━━━━━ Provided data ━━━━━
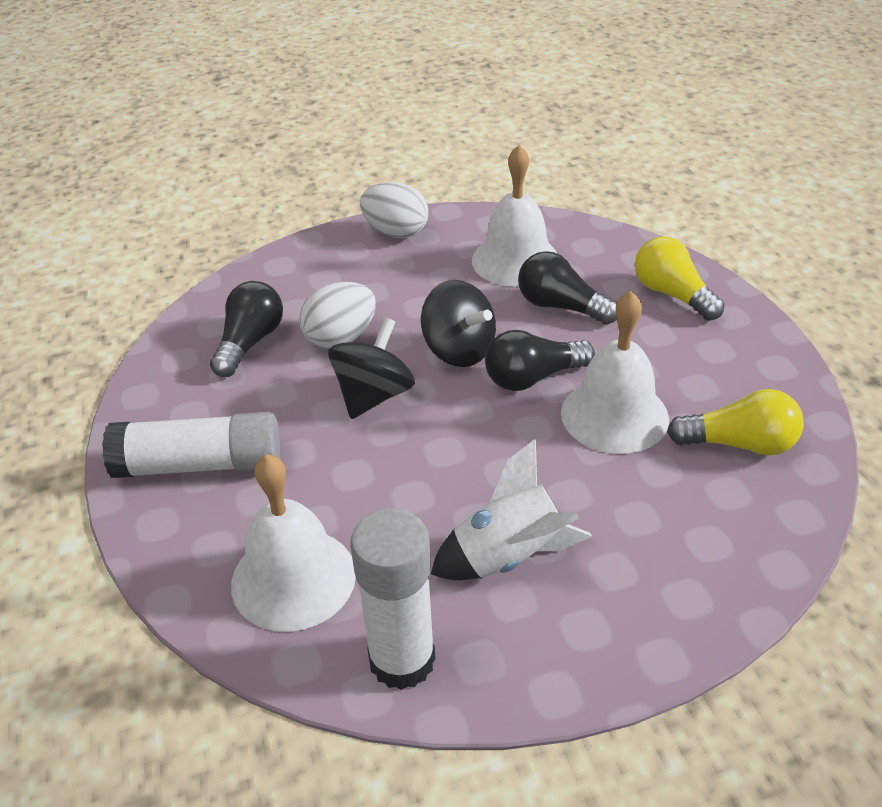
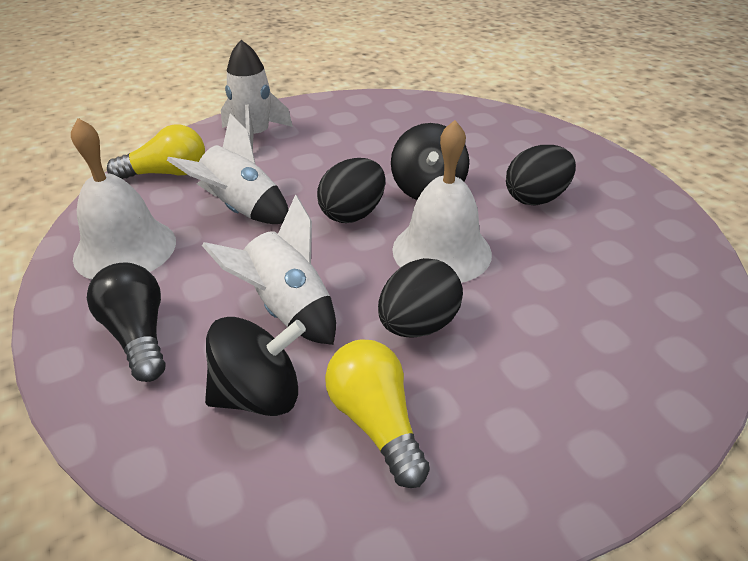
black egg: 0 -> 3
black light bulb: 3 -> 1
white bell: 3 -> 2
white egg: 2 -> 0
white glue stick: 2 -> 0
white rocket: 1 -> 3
━━━━━
━━━━━ Provided data ━━━━━
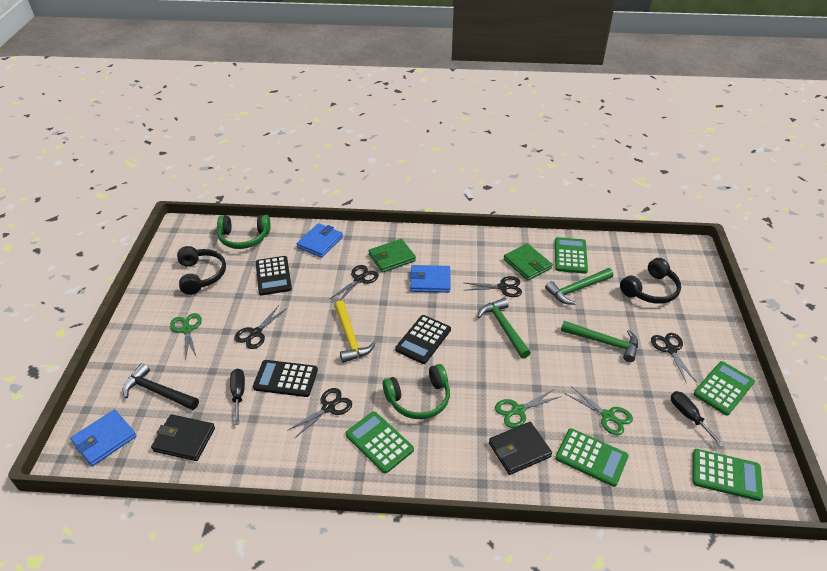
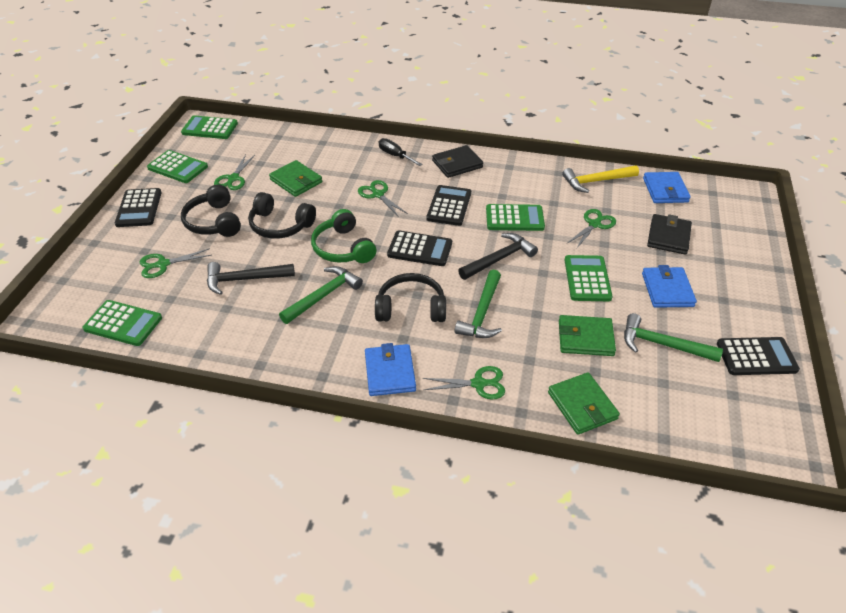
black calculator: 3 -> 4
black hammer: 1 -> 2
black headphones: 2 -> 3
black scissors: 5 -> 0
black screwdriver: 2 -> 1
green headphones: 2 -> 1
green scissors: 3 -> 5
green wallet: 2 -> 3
━━━━━
━━━━━ Provided data ━━━━━
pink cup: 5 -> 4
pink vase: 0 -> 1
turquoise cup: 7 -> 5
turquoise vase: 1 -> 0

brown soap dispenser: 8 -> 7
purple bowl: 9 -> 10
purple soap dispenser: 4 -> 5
━━━━━
Reproduce exactly the section above that begins at the line containing "black egg: 0 -> 3" and ends at the line containing "white rocket: 1 -> 3", leaving out all other lines.

black egg: 0 -> 3
black light bulb: 3 -> 1
white bell: 3 -> 2
white egg: 2 -> 0
white glue stick: 2 -> 0
white rocket: 1 -> 3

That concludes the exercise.